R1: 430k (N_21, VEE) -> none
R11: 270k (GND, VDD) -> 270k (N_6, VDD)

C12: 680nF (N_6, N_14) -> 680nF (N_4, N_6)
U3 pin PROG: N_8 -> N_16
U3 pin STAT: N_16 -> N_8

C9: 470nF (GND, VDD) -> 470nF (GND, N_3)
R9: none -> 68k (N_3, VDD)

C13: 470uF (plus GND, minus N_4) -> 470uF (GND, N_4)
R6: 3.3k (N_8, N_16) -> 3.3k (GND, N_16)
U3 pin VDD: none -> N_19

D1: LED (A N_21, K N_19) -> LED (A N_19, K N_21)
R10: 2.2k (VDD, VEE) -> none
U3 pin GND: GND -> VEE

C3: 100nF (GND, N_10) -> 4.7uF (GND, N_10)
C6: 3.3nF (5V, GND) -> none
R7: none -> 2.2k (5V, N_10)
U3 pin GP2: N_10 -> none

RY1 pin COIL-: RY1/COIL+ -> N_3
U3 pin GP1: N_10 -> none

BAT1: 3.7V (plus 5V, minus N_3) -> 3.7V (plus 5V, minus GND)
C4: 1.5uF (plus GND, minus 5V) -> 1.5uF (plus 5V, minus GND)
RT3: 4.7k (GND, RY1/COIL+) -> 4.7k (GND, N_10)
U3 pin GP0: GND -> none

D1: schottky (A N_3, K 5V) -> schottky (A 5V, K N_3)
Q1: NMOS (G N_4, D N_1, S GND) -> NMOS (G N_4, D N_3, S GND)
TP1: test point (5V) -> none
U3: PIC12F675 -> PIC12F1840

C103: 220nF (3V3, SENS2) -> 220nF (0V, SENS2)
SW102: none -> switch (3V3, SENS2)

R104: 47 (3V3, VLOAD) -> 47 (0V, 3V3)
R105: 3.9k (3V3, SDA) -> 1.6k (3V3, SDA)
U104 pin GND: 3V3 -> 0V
----
● Task item
In this exercise, reproduce each line above exactly.

● Response to this task
R1: 430k (N_21, VEE) -> none
R11: 270k (GND, VDD) -> 270k (N_6, VDD)

C12: 680nF (N_6, N_14) -> 680nF (N_4, N_6)
U3 pin PROG: N_8 -> N_16
U3 pin STAT: N_16 -> N_8

C9: 470nF (GND, VDD) -> 470nF (GND, N_3)
R9: none -> 68k (N_3, VDD)

C13: 470uF (plus GND, minus N_4) -> 470uF (GND, N_4)
R6: 3.3k (N_8, N_16) -> 3.3k (GND, N_16)
U3 pin VDD: none -> N_19

D1: LED (A N_21, K N_19) -> LED (A N_19, K N_21)
R10: 2.2k (VDD, VEE) -> none
U3 pin GND: GND -> VEE

C3: 100nF (GND, N_10) -> 4.7uF (GND, N_10)
C6: 3.3nF (5V, GND) -> none
R7: none -> 2.2k (5V, N_10)
U3 pin GP2: N_10 -> none

RY1 pin COIL-: RY1/COIL+ -> N_3
U3 pin GP1: N_10 -> none

BAT1: 3.7V (plus 5V, minus N_3) -> 3.7V (plus 5V, minus GND)
C4: 1.5uF (plus GND, minus 5V) -> 1.5uF (plus 5V, minus GND)
RT3: 4.7k (GND, RY1/COIL+) -> 4.7k (GND, N_10)
U3 pin GP0: GND -> none

D1: schottky (A N_3, K 5V) -> schottky (A 5V, K N_3)
Q1: NMOS (G N_4, D N_1, S GND) -> NMOS (G N_4, D N_3, S GND)
TP1: test point (5V) -> none
U3: PIC12F675 -> PIC12F1840

C103: 220nF (3V3, SENS2) -> 220nF (0V, SENS2)
SW102: none -> switch (3V3, SENS2)

R104: 47 (3V3, VLOAD) -> 47 (0V, 3V3)
R105: 3.9k (3V3, SDA) -> 1.6k (3V3, SDA)
U104 pin GND: 3V3 -> 0V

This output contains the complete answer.